EXERCISE INPUT.
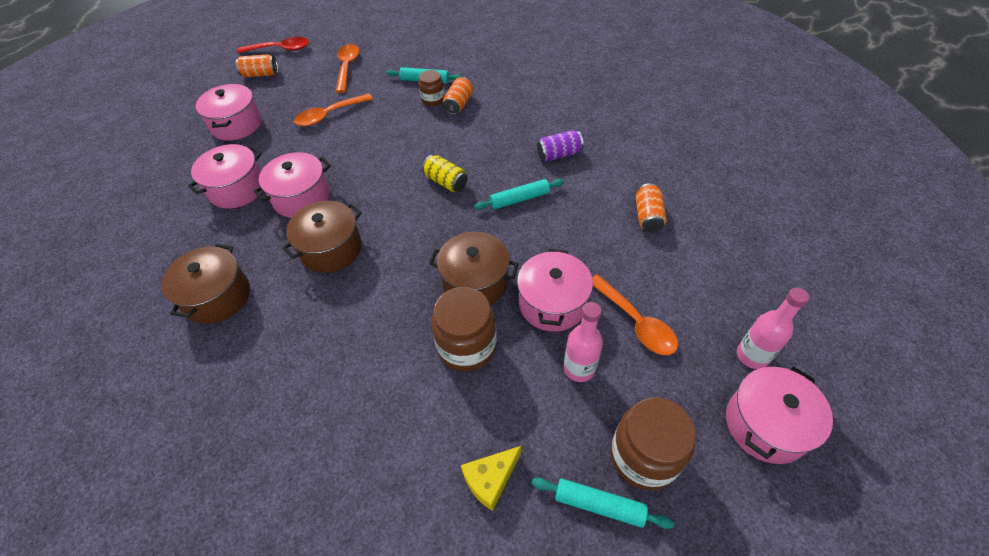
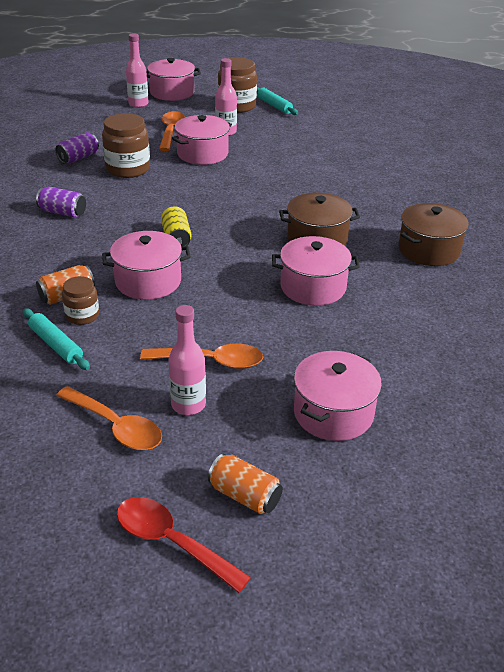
camera: 145 degrees left, 15 degrees down
(237, 189) = (373, 327): pink pot -> pink pot (148, 281)
(320, 91) = (188, 405): none -> pink bottle
(347, 67) = (115, 426): orange spoon -> orange spoon turned 90 degrees counterclockwise
(467, 346) = (274, 160): brown jar -> brown jar (128, 169)
(475, 282) = (234, 179): brown pot -> none
(490, 480) = (314, 126): yellow cheese -> none
(519, 199) = (140, 202): turquoise rolling pin -> none
(647, 216) = (78, 158): orange can -> purple can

DIRECTIONS. Give the number of lines in the entries above that contain the word "none", with no accompanying text.

RESULT OF THE TASK. 4